Content revision data:
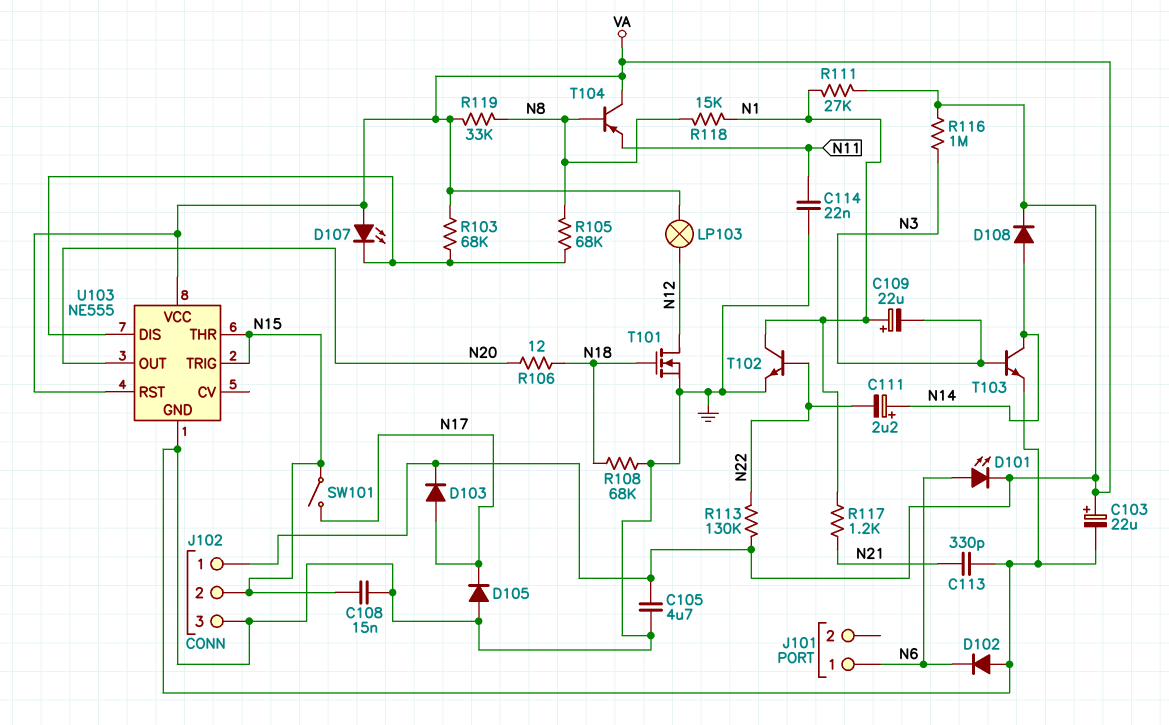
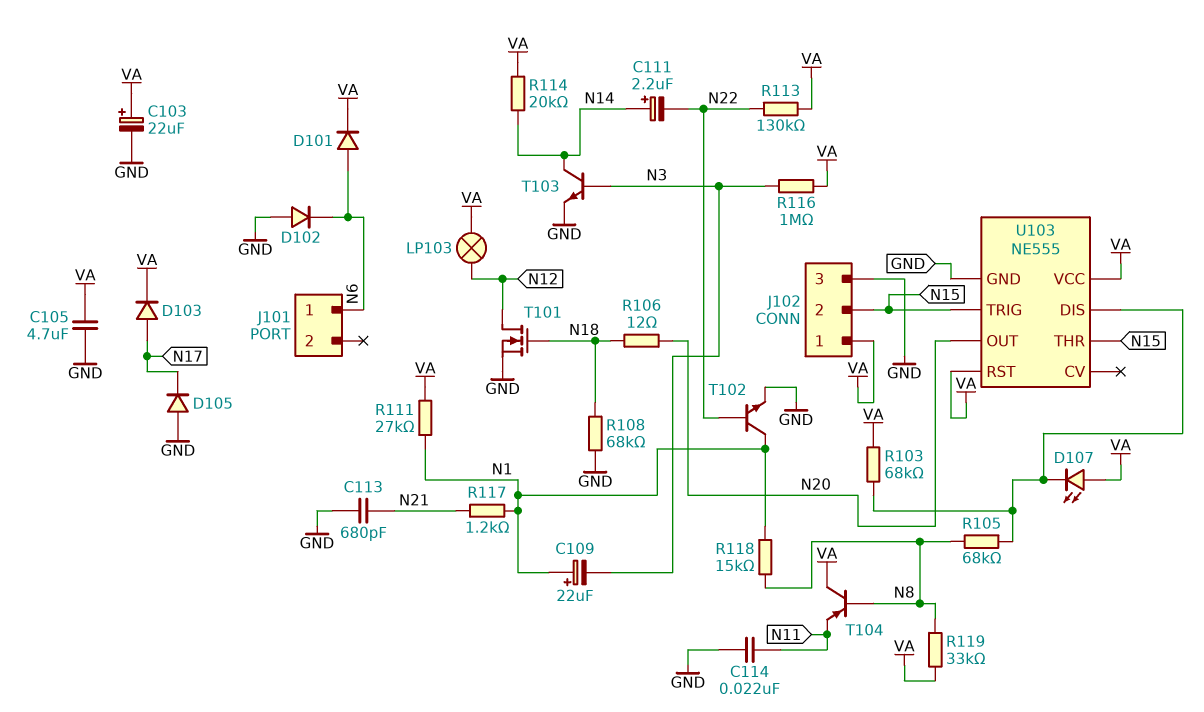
C108: 15nF (GND, N15) -> none
C113: 330pF (GND, N21) -> 680pF (GND, N21)
D101: LED (A N6, K VA) -> diode (A N6, K VA)
D108: diode (A N14, K VA) -> none
R114: none -> 20k (N14, VA)
SW101: switch (N15, N17) -> none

Your instructions: A line qualifies when it holds the word "diode"; report all qualifying lines from the records above.

Problem solution:
D101: LED (A N6, K VA) -> diode (A N6, K VA)
D108: diode (A N14, K VA) -> none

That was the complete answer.